**What you should do:**
Update everything from the line containing "How much distance" down to the line containing "coordinates (161, 566)." by changing every "concrete pavement" to "stone pavement". Give back those lines alone, with nothing else altered.
==============================
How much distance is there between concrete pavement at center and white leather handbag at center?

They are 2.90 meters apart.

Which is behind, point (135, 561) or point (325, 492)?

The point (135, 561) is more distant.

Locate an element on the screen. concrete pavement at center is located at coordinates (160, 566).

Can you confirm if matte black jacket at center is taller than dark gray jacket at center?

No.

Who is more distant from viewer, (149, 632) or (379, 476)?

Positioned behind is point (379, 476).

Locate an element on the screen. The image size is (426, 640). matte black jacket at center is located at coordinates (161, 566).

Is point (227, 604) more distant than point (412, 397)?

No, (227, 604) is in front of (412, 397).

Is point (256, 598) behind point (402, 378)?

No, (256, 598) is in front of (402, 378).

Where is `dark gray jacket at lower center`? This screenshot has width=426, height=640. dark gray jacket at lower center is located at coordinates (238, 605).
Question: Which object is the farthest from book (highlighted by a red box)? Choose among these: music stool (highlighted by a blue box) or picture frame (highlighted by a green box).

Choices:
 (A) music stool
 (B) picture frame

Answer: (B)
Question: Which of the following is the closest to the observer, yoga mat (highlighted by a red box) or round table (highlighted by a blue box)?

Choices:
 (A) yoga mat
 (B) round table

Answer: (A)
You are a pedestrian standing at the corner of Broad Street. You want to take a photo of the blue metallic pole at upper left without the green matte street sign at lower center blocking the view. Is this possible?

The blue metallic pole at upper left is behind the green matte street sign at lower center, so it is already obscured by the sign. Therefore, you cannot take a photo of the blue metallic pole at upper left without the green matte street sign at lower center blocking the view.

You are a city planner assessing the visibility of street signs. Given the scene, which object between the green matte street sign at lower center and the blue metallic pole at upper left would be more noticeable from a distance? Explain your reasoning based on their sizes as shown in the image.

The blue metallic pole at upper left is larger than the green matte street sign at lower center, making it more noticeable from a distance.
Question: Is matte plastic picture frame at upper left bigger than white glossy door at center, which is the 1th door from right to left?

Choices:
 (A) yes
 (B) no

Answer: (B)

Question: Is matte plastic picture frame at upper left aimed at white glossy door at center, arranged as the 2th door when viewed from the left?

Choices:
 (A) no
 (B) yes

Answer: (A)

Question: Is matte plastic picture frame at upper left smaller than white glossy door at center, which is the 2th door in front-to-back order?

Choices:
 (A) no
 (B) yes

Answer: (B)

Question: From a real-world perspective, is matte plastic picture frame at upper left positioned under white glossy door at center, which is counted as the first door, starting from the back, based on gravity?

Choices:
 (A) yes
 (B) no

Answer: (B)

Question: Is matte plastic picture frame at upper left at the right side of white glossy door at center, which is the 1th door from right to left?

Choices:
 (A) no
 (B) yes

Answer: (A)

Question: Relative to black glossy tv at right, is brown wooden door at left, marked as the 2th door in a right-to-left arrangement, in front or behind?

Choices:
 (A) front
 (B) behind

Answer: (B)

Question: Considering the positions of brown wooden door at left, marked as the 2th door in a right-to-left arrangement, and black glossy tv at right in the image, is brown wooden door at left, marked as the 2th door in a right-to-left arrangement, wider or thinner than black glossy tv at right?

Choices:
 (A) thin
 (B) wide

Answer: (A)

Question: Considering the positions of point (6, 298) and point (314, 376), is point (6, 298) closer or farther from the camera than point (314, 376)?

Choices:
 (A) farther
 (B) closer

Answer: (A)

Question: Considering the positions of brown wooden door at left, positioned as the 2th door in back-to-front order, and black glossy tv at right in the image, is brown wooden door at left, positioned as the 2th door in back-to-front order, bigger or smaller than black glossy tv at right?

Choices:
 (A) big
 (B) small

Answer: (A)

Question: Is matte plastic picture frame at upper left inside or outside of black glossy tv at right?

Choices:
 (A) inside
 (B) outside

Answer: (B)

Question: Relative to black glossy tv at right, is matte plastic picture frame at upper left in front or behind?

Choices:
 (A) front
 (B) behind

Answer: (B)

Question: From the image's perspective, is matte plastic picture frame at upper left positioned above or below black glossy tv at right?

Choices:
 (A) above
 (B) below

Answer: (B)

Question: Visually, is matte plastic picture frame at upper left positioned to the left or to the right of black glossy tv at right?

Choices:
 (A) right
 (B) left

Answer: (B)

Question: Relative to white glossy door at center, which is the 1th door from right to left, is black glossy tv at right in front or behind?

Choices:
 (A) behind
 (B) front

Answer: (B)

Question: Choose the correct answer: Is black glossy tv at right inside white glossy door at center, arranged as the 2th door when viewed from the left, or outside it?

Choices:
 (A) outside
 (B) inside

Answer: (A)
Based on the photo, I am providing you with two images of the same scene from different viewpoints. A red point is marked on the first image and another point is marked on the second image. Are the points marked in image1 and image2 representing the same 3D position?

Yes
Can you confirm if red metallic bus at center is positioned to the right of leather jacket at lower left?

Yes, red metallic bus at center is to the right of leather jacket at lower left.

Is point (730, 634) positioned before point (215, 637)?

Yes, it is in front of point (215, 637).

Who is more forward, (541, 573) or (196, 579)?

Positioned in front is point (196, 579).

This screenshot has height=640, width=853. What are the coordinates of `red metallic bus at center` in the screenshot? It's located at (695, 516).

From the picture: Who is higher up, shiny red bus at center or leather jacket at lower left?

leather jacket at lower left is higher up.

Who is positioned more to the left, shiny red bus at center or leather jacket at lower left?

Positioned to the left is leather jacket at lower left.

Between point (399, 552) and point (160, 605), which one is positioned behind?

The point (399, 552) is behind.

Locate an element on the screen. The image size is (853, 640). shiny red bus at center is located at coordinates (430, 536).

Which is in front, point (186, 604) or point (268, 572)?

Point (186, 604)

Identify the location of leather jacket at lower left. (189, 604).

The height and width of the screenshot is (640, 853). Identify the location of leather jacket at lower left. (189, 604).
==============================
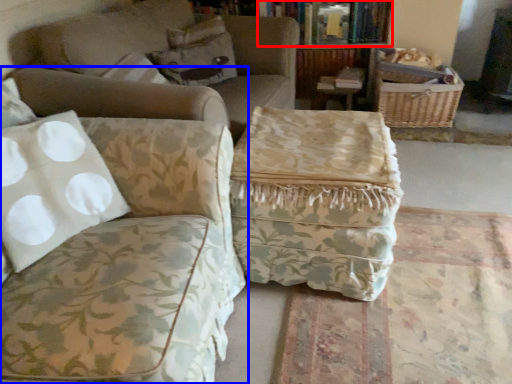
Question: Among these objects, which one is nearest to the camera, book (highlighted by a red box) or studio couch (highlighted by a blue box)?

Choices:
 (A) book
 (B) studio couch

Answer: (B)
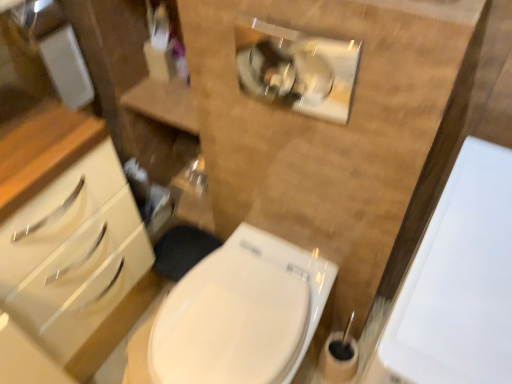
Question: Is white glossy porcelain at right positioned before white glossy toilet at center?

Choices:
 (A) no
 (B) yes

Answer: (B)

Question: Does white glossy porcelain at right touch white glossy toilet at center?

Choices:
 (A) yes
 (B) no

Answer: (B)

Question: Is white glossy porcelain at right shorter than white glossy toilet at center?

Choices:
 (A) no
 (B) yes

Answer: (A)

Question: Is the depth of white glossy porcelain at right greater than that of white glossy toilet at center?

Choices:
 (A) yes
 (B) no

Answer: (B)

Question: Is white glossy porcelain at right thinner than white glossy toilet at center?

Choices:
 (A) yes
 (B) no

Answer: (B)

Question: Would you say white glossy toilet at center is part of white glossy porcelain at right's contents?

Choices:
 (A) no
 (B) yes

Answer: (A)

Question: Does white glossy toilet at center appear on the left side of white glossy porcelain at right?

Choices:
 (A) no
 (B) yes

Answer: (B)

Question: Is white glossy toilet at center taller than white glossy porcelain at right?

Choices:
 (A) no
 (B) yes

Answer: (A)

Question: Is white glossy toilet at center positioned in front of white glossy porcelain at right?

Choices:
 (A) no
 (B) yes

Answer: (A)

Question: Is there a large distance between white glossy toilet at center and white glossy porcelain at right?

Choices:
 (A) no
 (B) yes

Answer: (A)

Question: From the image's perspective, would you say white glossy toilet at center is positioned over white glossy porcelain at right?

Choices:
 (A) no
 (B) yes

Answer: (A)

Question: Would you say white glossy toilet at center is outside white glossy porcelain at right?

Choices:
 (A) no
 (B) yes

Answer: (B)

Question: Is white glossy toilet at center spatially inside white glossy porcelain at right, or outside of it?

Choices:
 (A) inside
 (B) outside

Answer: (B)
==============================
**Task response:**
How much distance is there between stone pavement at center and white leather handbag at center?

They are 2.90 meters apart.

Which is behind, point (135, 561) or point (325, 492)?

The point (135, 561) is more distant.

Locate an element on the screen. stone pavement at center is located at coordinates (160, 566).

Can you confirm if matte black jacket at center is taller than dark gray jacket at center?

No.

Who is more distant from viewer, (149, 632) or (379, 476)?

Positioned behind is point (379, 476).

Locate an element on the screen. The image size is (426, 640). matte black jacket at center is located at coordinates (161, 566).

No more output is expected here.